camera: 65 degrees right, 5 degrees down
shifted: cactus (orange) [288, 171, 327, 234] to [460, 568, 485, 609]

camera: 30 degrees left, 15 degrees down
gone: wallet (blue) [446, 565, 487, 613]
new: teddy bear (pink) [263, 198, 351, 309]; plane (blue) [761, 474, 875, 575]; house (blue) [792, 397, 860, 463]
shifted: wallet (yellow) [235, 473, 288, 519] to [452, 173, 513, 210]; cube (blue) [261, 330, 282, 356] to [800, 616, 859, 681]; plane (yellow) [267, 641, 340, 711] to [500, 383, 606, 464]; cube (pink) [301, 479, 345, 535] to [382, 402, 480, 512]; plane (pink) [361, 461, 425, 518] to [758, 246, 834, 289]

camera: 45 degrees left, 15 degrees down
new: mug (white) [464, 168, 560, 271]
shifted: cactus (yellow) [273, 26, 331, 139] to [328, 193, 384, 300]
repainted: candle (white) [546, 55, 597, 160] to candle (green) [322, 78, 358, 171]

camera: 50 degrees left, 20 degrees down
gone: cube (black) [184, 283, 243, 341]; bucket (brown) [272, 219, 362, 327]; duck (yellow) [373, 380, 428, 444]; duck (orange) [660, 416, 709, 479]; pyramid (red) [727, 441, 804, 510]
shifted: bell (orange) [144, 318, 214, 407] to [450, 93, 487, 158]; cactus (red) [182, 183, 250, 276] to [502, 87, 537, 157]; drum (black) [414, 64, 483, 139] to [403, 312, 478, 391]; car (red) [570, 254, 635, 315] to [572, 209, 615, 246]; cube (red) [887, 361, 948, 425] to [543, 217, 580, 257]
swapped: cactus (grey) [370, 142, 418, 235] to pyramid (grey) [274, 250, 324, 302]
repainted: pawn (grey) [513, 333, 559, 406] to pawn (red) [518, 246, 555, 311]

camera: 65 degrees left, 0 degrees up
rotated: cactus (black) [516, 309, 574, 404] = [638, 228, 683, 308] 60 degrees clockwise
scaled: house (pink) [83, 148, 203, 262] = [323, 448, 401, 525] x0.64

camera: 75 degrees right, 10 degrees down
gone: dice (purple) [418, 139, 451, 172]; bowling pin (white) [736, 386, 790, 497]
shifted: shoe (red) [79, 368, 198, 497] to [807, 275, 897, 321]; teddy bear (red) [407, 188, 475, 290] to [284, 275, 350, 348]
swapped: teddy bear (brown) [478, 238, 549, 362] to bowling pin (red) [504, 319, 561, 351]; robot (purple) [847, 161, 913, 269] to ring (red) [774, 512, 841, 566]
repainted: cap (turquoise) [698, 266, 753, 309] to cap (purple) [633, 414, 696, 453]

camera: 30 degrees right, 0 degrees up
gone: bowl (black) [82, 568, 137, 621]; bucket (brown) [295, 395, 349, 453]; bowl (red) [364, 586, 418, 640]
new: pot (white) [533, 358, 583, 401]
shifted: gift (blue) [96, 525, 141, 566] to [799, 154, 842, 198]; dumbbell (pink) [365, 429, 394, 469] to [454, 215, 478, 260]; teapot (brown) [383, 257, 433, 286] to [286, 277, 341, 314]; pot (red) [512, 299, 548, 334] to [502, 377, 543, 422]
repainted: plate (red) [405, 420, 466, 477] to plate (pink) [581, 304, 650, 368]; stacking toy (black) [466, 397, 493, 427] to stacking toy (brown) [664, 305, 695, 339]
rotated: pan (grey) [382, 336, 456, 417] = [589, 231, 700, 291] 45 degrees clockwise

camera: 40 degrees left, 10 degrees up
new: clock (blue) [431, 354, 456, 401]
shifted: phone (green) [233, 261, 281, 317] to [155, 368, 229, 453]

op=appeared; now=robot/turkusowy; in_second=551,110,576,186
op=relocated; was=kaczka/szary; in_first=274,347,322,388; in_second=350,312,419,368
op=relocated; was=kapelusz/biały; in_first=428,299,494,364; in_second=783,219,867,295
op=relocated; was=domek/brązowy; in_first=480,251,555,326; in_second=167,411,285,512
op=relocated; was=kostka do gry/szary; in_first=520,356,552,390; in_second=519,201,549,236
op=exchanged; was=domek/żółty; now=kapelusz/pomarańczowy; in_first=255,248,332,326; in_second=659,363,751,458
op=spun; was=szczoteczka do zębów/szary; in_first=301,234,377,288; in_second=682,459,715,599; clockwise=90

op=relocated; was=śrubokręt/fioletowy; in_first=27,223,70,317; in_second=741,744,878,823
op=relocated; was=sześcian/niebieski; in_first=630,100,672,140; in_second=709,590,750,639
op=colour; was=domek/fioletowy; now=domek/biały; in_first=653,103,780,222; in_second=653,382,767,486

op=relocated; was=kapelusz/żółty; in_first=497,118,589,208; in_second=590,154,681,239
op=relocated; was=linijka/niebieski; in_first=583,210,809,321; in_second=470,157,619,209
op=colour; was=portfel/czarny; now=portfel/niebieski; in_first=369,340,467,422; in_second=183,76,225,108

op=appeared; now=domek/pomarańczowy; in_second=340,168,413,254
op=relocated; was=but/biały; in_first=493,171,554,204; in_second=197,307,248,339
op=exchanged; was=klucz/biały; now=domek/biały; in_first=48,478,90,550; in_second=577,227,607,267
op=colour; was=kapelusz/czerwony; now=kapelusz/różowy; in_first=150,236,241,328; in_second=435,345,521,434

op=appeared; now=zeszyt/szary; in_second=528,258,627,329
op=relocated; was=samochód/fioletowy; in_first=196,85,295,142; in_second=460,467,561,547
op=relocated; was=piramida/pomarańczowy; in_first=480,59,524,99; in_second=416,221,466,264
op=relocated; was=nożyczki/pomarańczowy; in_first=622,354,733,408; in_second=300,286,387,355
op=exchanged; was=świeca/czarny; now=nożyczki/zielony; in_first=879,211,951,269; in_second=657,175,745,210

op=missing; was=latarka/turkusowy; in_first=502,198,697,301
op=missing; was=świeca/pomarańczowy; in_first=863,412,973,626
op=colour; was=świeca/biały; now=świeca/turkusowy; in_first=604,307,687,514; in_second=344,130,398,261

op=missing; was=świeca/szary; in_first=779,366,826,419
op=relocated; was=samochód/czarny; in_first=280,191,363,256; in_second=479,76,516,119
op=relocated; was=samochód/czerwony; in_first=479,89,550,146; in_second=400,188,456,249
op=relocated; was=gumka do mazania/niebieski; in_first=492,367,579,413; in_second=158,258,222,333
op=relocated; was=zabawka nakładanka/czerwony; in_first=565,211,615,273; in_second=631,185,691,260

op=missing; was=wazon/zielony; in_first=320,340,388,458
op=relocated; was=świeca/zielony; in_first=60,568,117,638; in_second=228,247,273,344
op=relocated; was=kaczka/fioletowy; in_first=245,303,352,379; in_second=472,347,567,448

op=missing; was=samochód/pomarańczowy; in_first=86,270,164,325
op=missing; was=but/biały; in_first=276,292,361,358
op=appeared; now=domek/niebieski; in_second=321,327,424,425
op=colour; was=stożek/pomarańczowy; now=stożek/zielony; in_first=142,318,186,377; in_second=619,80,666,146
■ ■ ■ ■ ■
Problem statement: All the entries must be retyped exactly.

Answer to this problem:
camera: 65 degrees right, 5 degrees down
shifted: cactus (orange) [288, 171, 327, 234] to [460, 568, 485, 609]

camera: 30 degrees left, 15 degrees down
gone: wallet (blue) [446, 565, 487, 613]
new: teddy bear (pink) [263, 198, 351, 309]; plane (blue) [761, 474, 875, 575]; house (blue) [792, 397, 860, 463]
shifted: wallet (yellow) [235, 473, 288, 519] to [452, 173, 513, 210]; cube (blue) [261, 330, 282, 356] to [800, 616, 859, 681]; plane (yellow) [267, 641, 340, 711] to [500, 383, 606, 464]; cube (pink) [301, 479, 345, 535] to [382, 402, 480, 512]; plane (pink) [361, 461, 425, 518] to [758, 246, 834, 289]

camera: 45 degrees left, 15 degrees down
new: mug (white) [464, 168, 560, 271]
shifted: cactus (yellow) [273, 26, 331, 139] to [328, 193, 384, 300]
repainted: candle (white) [546, 55, 597, 160] to candle (green) [322, 78, 358, 171]

camera: 50 degrees left, 20 degrees down
gone: cube (black) [184, 283, 243, 341]; bucket (brown) [272, 219, 362, 327]; duck (yellow) [373, 380, 428, 444]; duck (orange) [660, 416, 709, 479]; pyramid (red) [727, 441, 804, 510]
shifted: bell (orange) [144, 318, 214, 407] to [450, 93, 487, 158]; cactus (red) [182, 183, 250, 276] to [502, 87, 537, 157]; drum (black) [414, 64, 483, 139] to [403, 312, 478, 391]; car (red) [570, 254, 635, 315] to [572, 209, 615, 246]; cube (red) [887, 361, 948, 425] to [543, 217, 580, 257]
swapped: cactus (grey) [370, 142, 418, 235] to pyramid (grey) [274, 250, 324, 302]
repainted: pawn (grey) [513, 333, 559, 406] to pawn (red) [518, 246, 555, 311]

camera: 65 degrees left, 0 degrees up
rotated: cactus (black) [516, 309, 574, 404] = [638, 228, 683, 308] 60 degrees clockwise
scaled: house (pink) [83, 148, 203, 262] = [323, 448, 401, 525] x0.64

camera: 75 degrees right, 10 degrees down
gone: dice (purple) [418, 139, 451, 172]; bowling pin (white) [736, 386, 790, 497]
shifted: shoe (red) [79, 368, 198, 497] to [807, 275, 897, 321]; teddy bear (red) [407, 188, 475, 290] to [284, 275, 350, 348]
swapped: teddy bear (brown) [478, 238, 549, 362] to bowling pin (red) [504, 319, 561, 351]; robot (purple) [847, 161, 913, 269] to ring (red) [774, 512, 841, 566]
repainted: cap (turquoise) [698, 266, 753, 309] to cap (purple) [633, 414, 696, 453]

camera: 30 degrees right, 0 degrees up
gone: bowl (black) [82, 568, 137, 621]; bucket (brown) [295, 395, 349, 453]; bowl (red) [364, 586, 418, 640]
new: pot (white) [533, 358, 583, 401]
shifted: gift (blue) [96, 525, 141, 566] to [799, 154, 842, 198]; dumbbell (pink) [365, 429, 394, 469] to [454, 215, 478, 260]; teapot (brown) [383, 257, 433, 286] to [286, 277, 341, 314]; pot (red) [512, 299, 548, 334] to [502, 377, 543, 422]
repainted: plate (red) [405, 420, 466, 477] to plate (pink) [581, 304, 650, 368]; stacking toy (black) [466, 397, 493, 427] to stacking toy (brown) [664, 305, 695, 339]
rotated: pan (grey) [382, 336, 456, 417] = [589, 231, 700, 291] 45 degrees clockwise

camera: 40 degrees left, 10 degrees up
new: clock (blue) [431, 354, 456, 401]
shifted: phone (green) [233, 261, 281, 317] to [155, 368, 229, 453]

op=appeared; now=robot/turkusowy; in_second=551,110,576,186
op=relocated; was=kaczka/szary; in_first=274,347,322,388; in_second=350,312,419,368
op=relocated; was=kapelusz/biały; in_first=428,299,494,364; in_second=783,219,867,295
op=relocated; was=domek/brązowy; in_first=480,251,555,326; in_second=167,411,285,512
op=relocated; was=kostka do gry/szary; in_first=520,356,552,390; in_second=519,201,549,236
op=exchanged; was=domek/żółty; now=kapelusz/pomarańczowy; in_first=255,248,332,326; in_second=659,363,751,458
op=spun; was=szczoteczka do zębów/szary; in_first=301,234,377,288; in_second=682,459,715,599; clockwise=90

op=relocated; was=śrubokręt/fioletowy; in_first=27,223,70,317; in_second=741,744,878,823
op=relocated; was=sześcian/niebieski; in_first=630,100,672,140; in_second=709,590,750,639
op=colour; was=domek/fioletowy; now=domek/biały; in_first=653,103,780,222; in_second=653,382,767,486

op=relocated; was=kapelusz/żółty; in_first=497,118,589,208; in_second=590,154,681,239
op=relocated; was=linijka/niebieski; in_first=583,210,809,321; in_second=470,157,619,209
op=colour; was=portfel/czarny; now=portfel/niebieski; in_first=369,340,467,422; in_second=183,76,225,108

op=appeared; now=domek/pomarańczowy; in_second=340,168,413,254
op=relocated; was=but/biały; in_first=493,171,554,204; in_second=197,307,248,339
op=exchanged; was=klucz/biały; now=domek/biały; in_first=48,478,90,550; in_second=577,227,607,267
op=colour; was=kapelusz/czerwony; now=kapelusz/różowy; in_first=150,236,241,328; in_second=435,345,521,434

op=appeared; now=zeszyt/szary; in_second=528,258,627,329
op=relocated; was=samochód/fioletowy; in_first=196,85,295,142; in_second=460,467,561,547
op=relocated; was=piramida/pomarańczowy; in_first=480,59,524,99; in_second=416,221,466,264
op=relocated; was=nożyczki/pomarańczowy; in_first=622,354,733,408; in_second=300,286,387,355
op=exchanged; was=świeca/czarny; now=nożyczki/zielony; in_first=879,211,951,269; in_second=657,175,745,210

op=missing; was=latarka/turkusowy; in_first=502,198,697,301
op=missing; was=świeca/pomarańczowy; in_first=863,412,973,626
op=colour; was=świeca/biały; now=świeca/turkusowy; in_first=604,307,687,514; in_second=344,130,398,261

op=missing; was=świeca/szary; in_first=779,366,826,419
op=relocated; was=samochód/czarny; in_first=280,191,363,256; in_second=479,76,516,119
op=relocated; was=samochód/czerwony; in_first=479,89,550,146; in_second=400,188,456,249
op=relocated; was=gumka do mazania/niebieski; in_first=492,367,579,413; in_second=158,258,222,333
op=relocated; was=zabawka nakładanka/czerwony; in_first=565,211,615,273; in_second=631,185,691,260

op=missing; was=wazon/zielony; in_first=320,340,388,458
op=relocated; was=świeca/zielony; in_first=60,568,117,638; in_second=228,247,273,344
op=relocated; was=kaczka/fioletowy; in_first=245,303,352,379; in_second=472,347,567,448

op=missing; was=samochód/pomarańczowy; in_first=86,270,164,325
op=missing; was=but/biały; in_first=276,292,361,358
op=appeared; now=domek/niebieski; in_second=321,327,424,425
op=colour; was=stożek/pomarańczowy; now=stożek/zielony; in_first=142,318,186,377; in_second=619,80,666,146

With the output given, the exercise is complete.